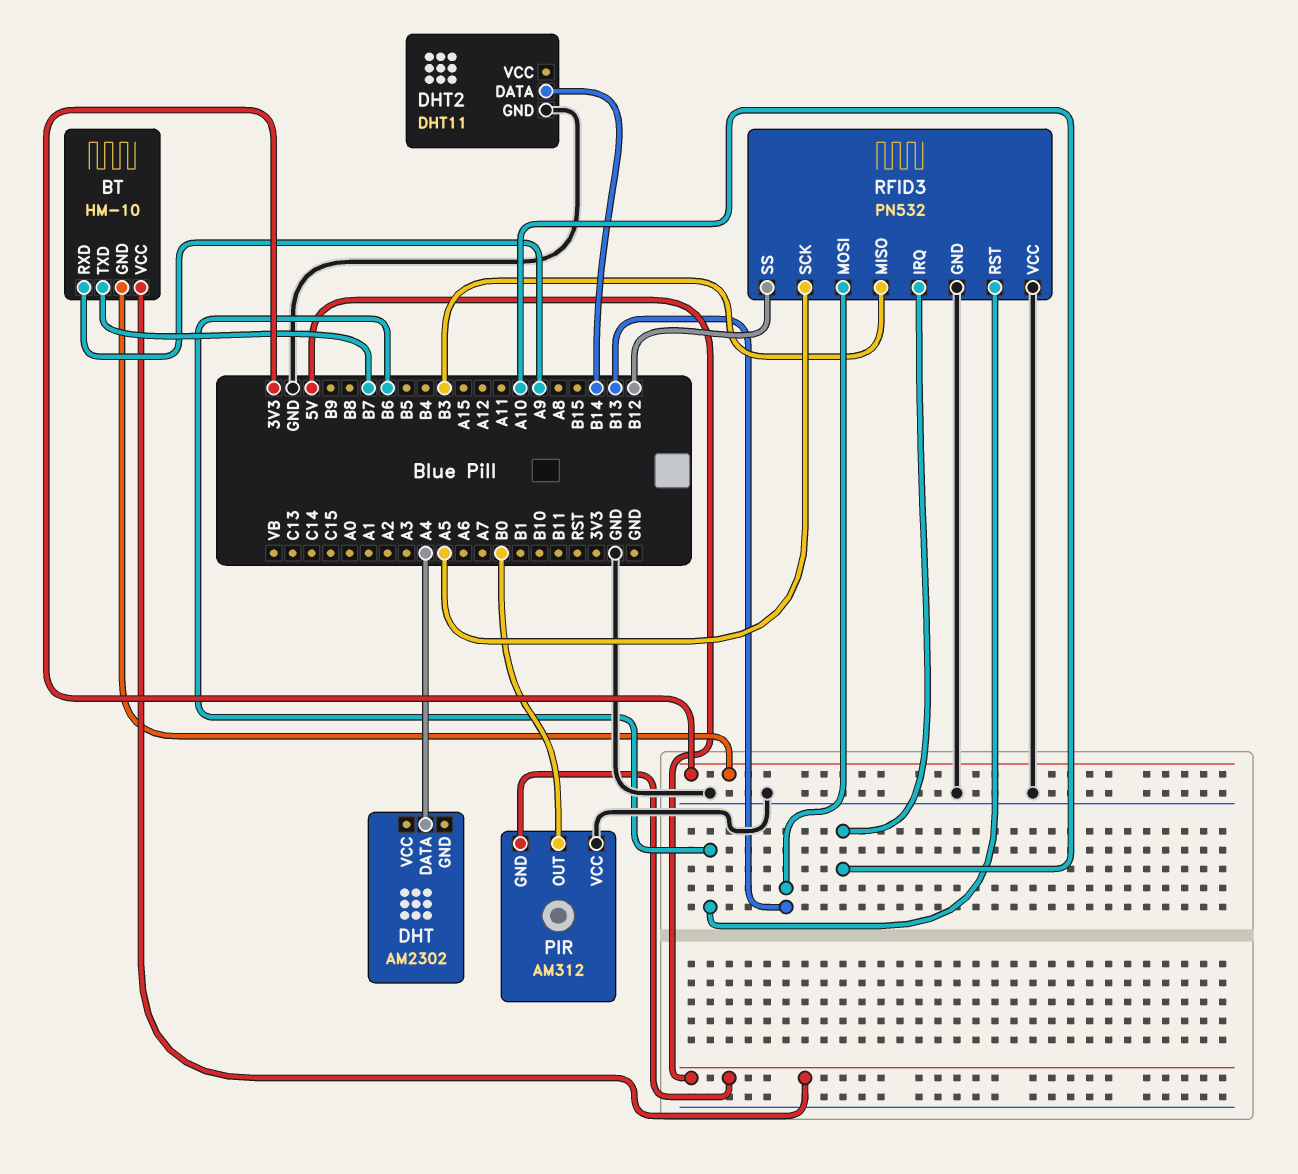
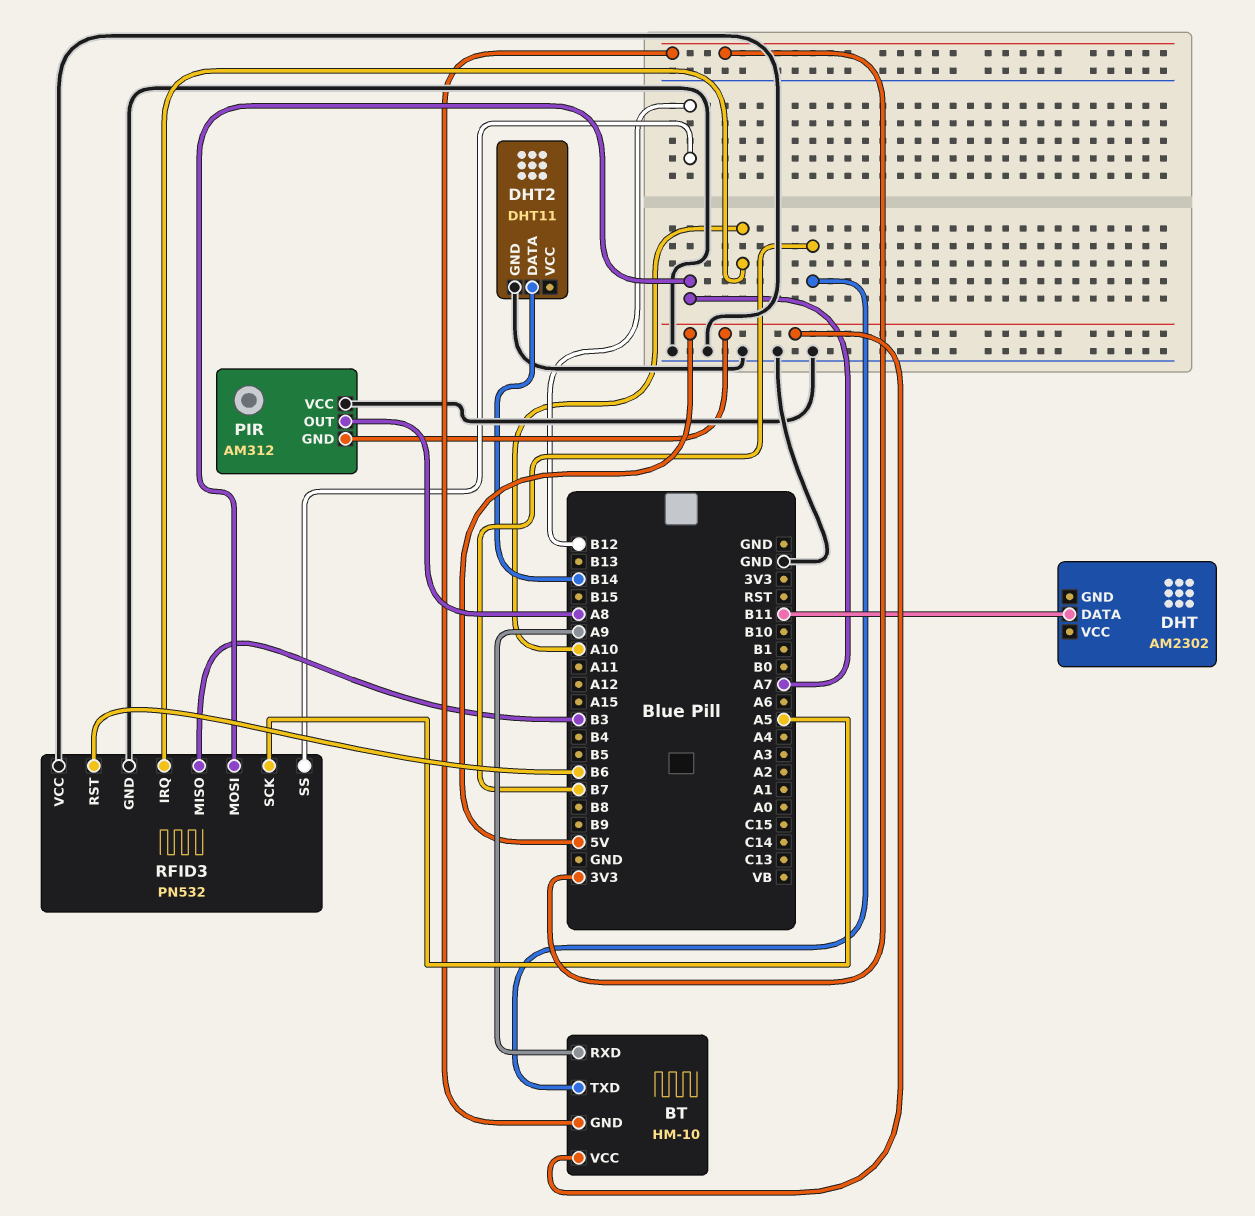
DHT pin DATA: A4 -> B11
PIR pin OUT: B0 -> A8
RFID3 pin MOSI: B13 -> A7

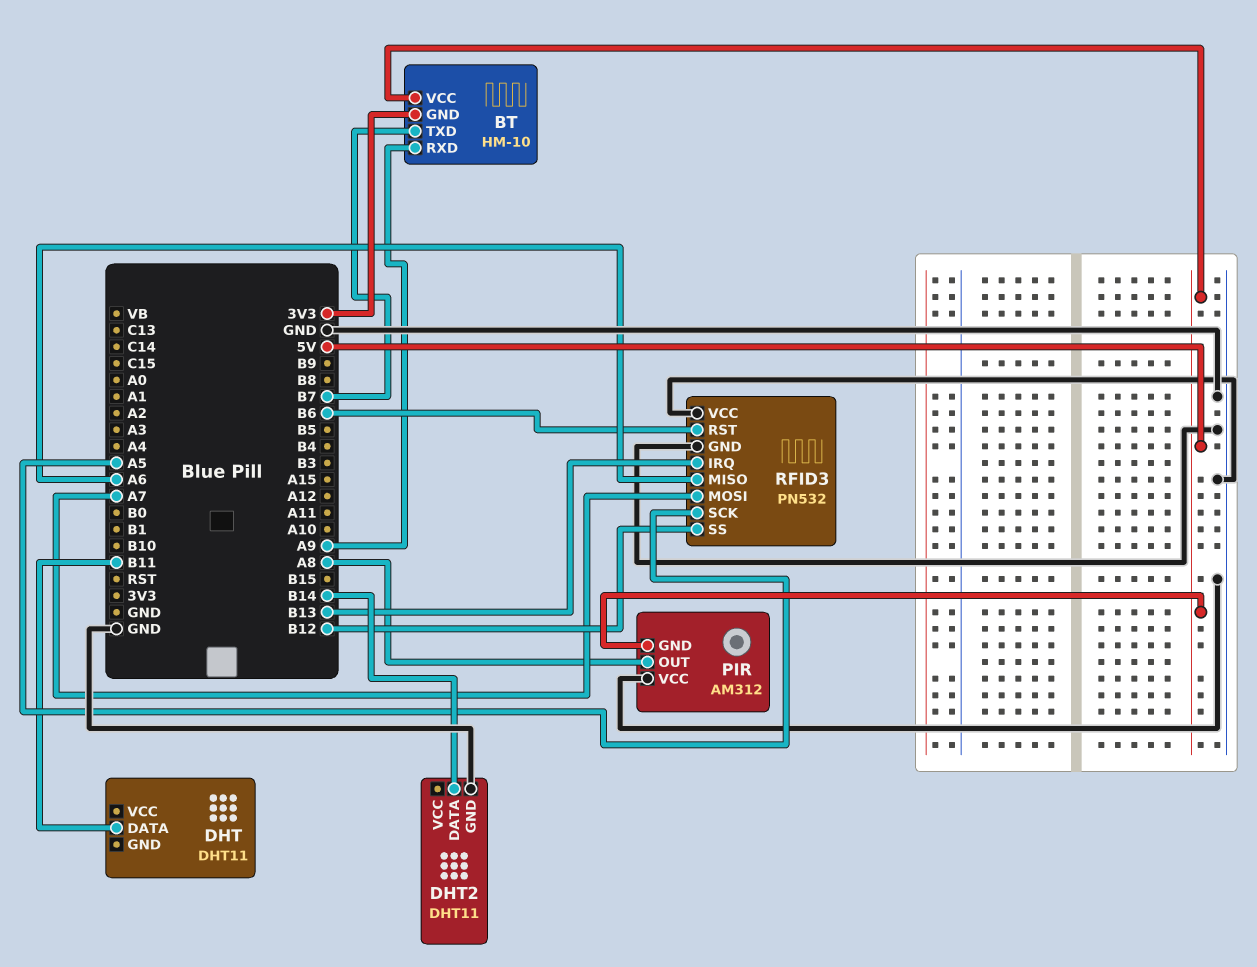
DHT: AM2302 -> DHT11
RFID3 pin IRQ: A10 -> B13
RFID3 pin MISO: B3 -> A6

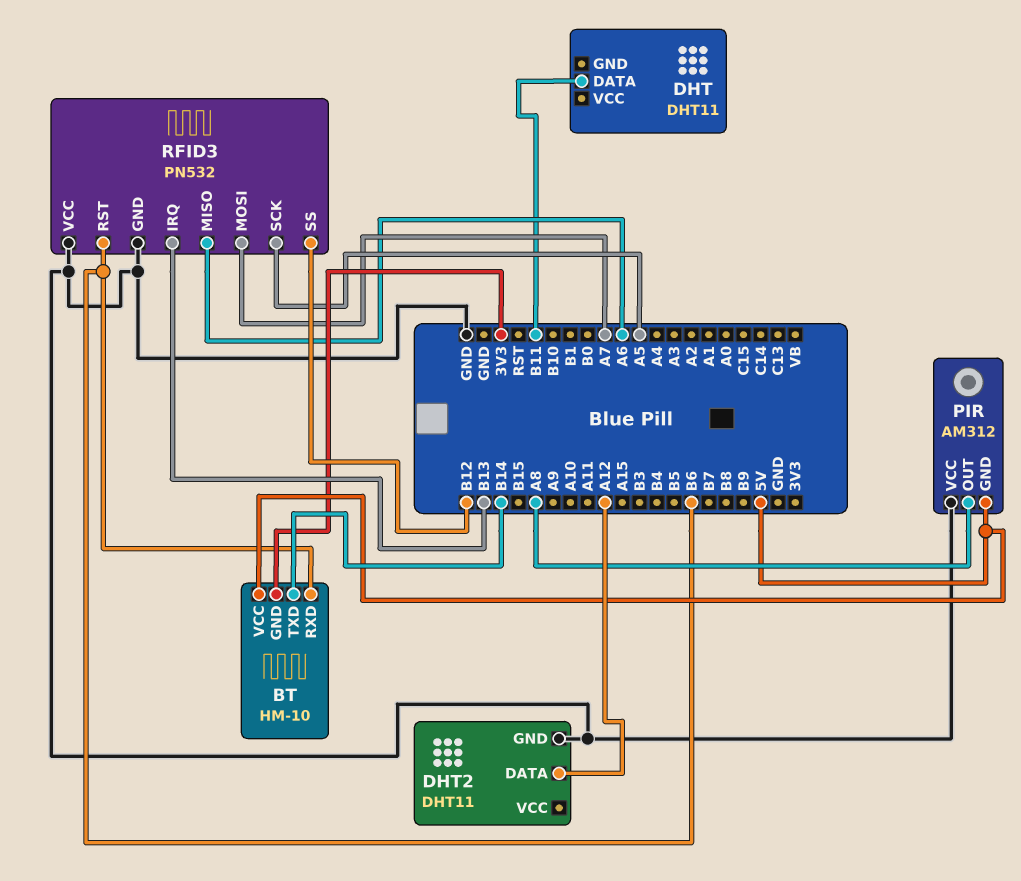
BT pin RXD: A9 -> B6
BT pin TXD: B7 -> B14
DHT2 pin DATA: B14 -> A12

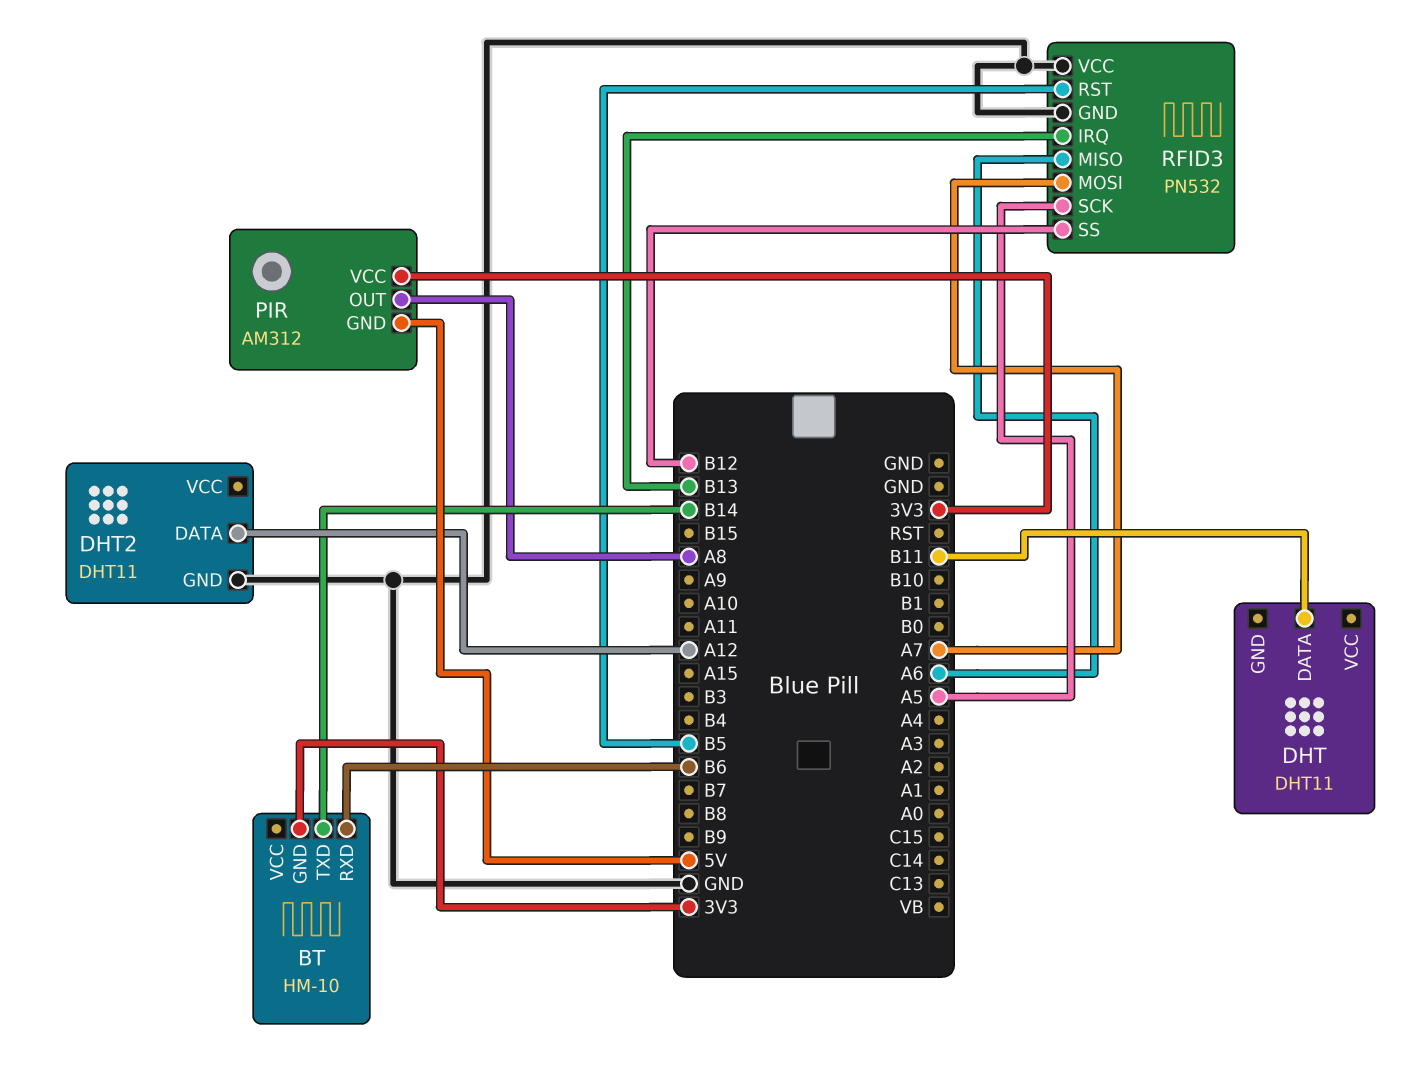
BT pin VCC: 5V -> none
PIR pin VCC: GND -> 3V3
RFID3 pin RST: B6 -> B5

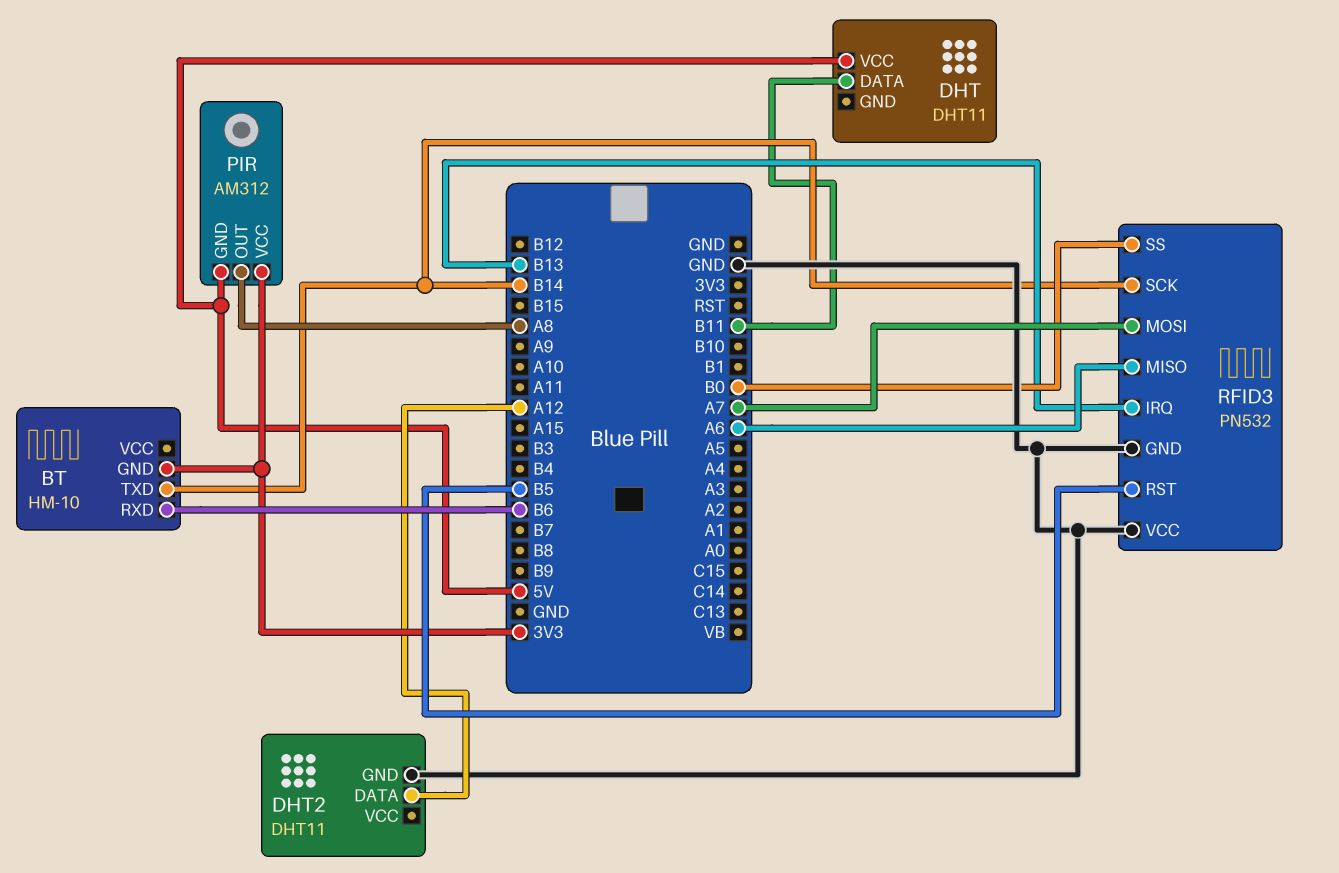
DHT pin VCC: none -> 5V
RFID3 pin SCK: A5 -> B14
RFID3 pin SS: B12 -> B0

What is expected =>
A faithful copy of every record is needed here. Leave the images out of it.

Answer to this problem =>
DHT pin DATA: A4 -> B11
PIR pin OUT: B0 -> A8
RFID3 pin MOSI: B13 -> A7

DHT: AM2302 -> DHT11
RFID3 pin IRQ: A10 -> B13
RFID3 pin MISO: B3 -> A6

BT pin RXD: A9 -> B6
BT pin TXD: B7 -> B14
DHT2 pin DATA: B14 -> A12

BT pin VCC: 5V -> none
PIR pin VCC: GND -> 3V3
RFID3 pin RST: B6 -> B5

DHT pin VCC: none -> 5V
RFID3 pin SCK: A5 -> B14
RFID3 pin SS: B12 -> B0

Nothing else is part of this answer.